[INFORMATION — start]
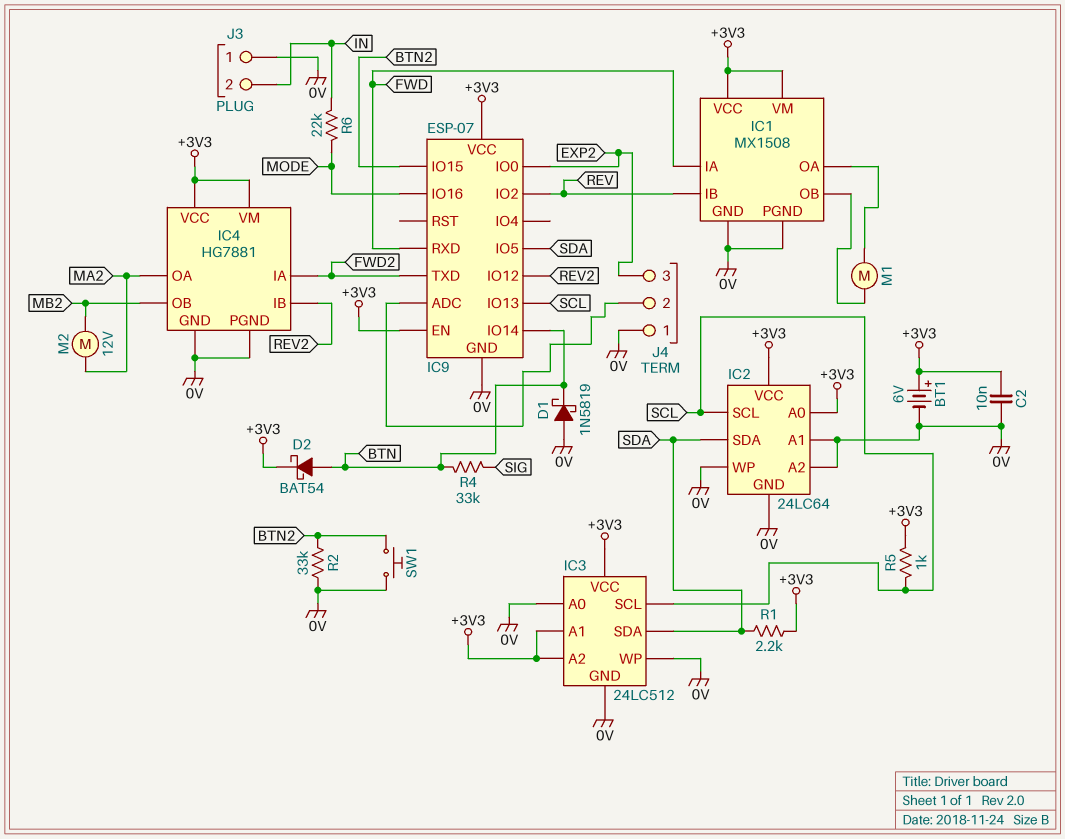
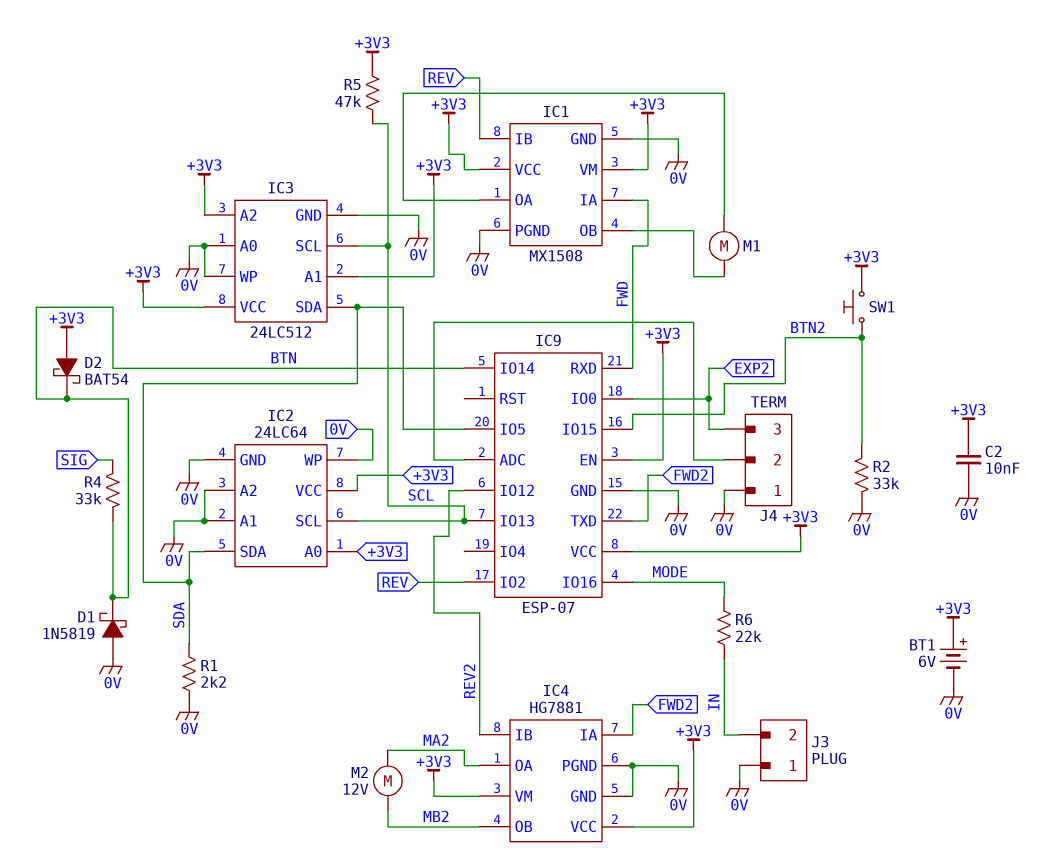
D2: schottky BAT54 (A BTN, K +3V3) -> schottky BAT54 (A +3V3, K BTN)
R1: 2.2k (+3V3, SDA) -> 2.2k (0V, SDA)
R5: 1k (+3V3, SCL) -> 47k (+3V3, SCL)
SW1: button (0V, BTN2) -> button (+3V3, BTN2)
[INFORMATION — finish]
[INFORMATION — start]
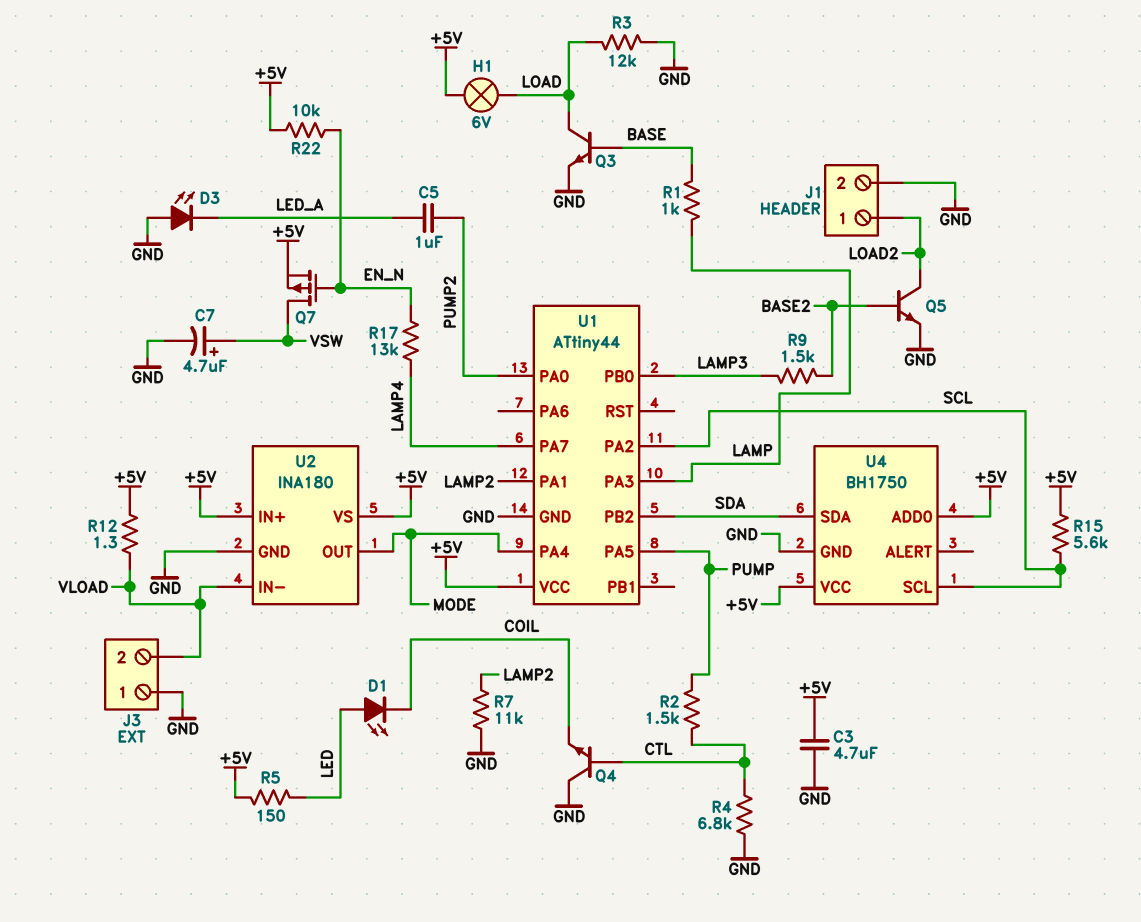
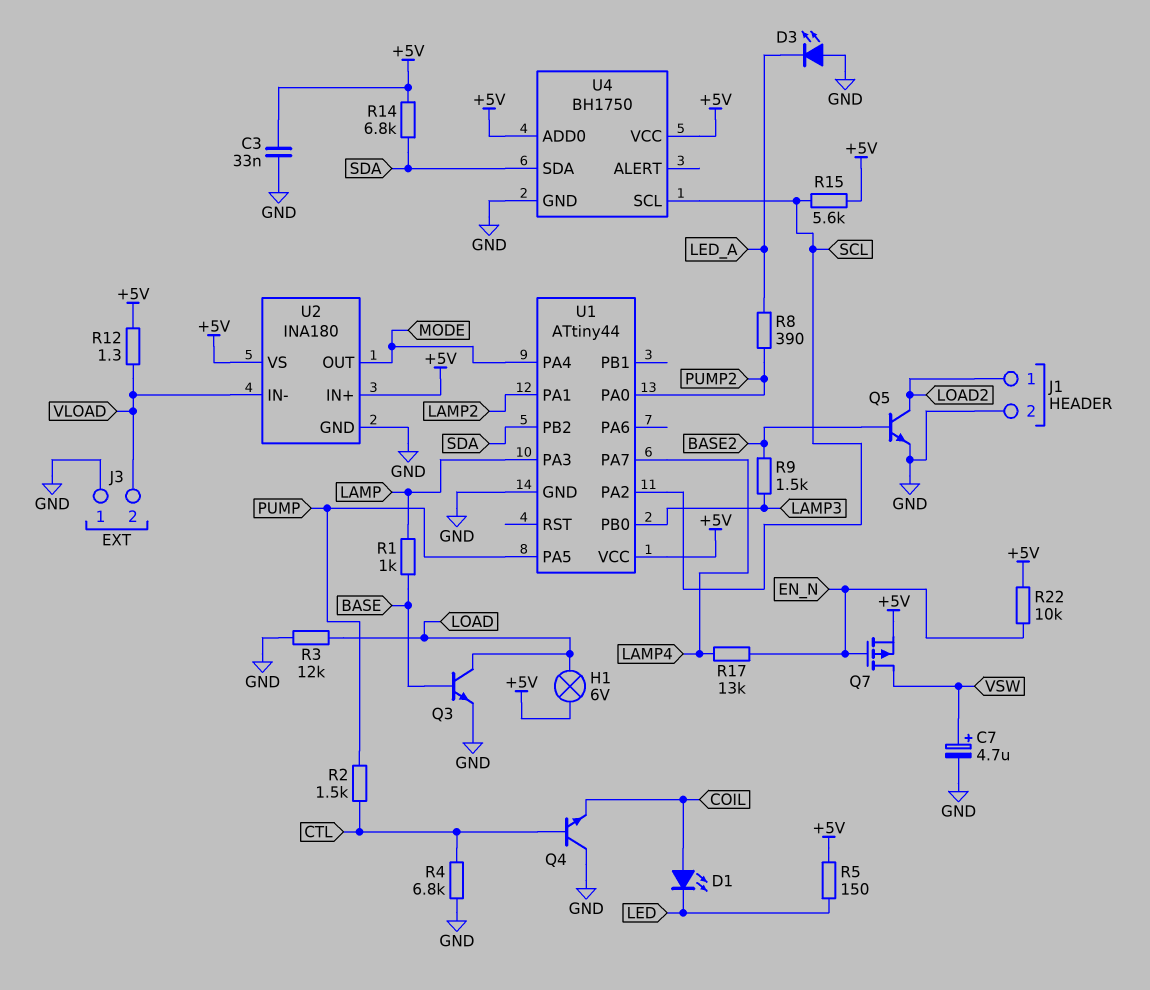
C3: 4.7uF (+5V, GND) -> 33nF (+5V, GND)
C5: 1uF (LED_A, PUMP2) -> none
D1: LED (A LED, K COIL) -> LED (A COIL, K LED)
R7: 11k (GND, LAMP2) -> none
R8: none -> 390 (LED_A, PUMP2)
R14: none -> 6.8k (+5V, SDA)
[INFORMATION — finish]
WHAT YOU WILL DO: Print exactly the lines above, between the one holding "D2: schottky BAT54" and the one holding "SW1: button (0V, BTN2) -> button (+3V3, BTN2)", inclusive, and nothing besides.

ANSWER TO THE PROBLEM:
D2: schottky BAT54 (A BTN, K +3V3) -> schottky BAT54 (A +3V3, K BTN)
R1: 2.2k (+3V3, SDA) -> 2.2k (0V, SDA)
R5: 1k (+3V3, SCL) -> 47k (+3V3, SCL)
SW1: button (0V, BTN2) -> button (+3V3, BTN2)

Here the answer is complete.